_Supplied material:_
****************************************

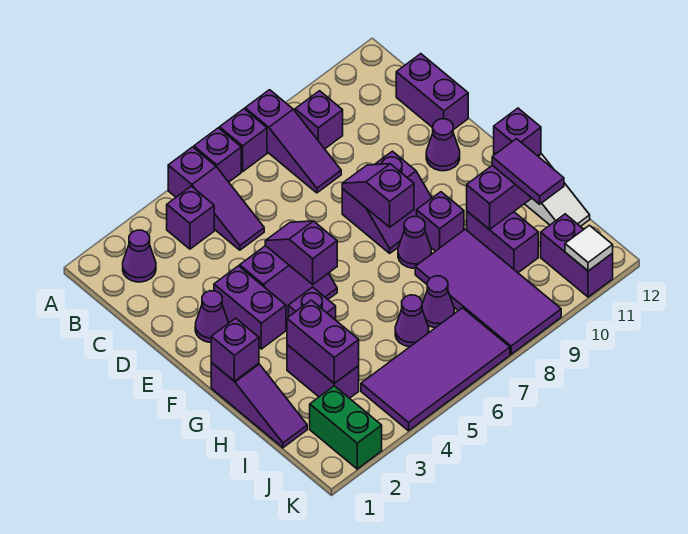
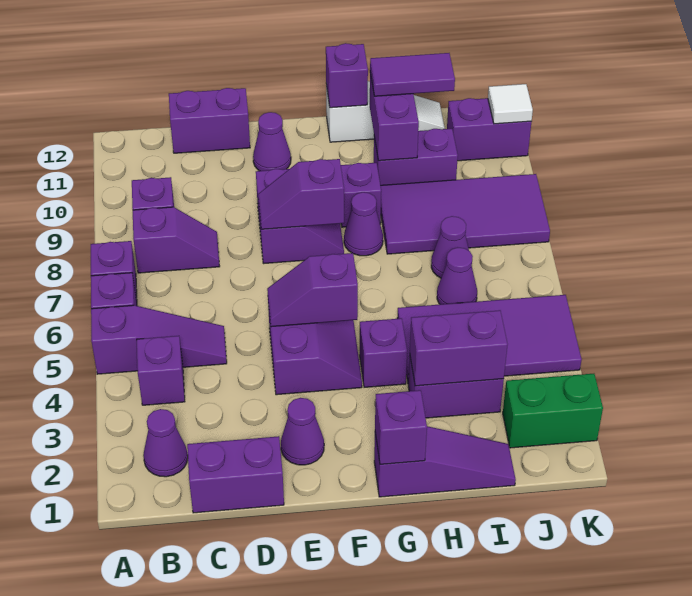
purple slope A8:C8 level 1 top A -> purple slope B8:C8 level 1 top B
purple brick E3:F3 level 1 -> purple brick C1:D1 level 1
purple tile J4:K7 level 1 -> purple tile H4:K5 level 1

****************************************

_Directions:_
Output the whole listing again, exactly, without its pictures.

_Expected answer:_
purple slope A8:C8 level 1 top A -> purple slope B8:C8 level 1 top B
purple brick E3:F3 level 1 -> purple brick C1:D1 level 1
purple tile J4:K7 level 1 -> purple tile H4:K5 level 1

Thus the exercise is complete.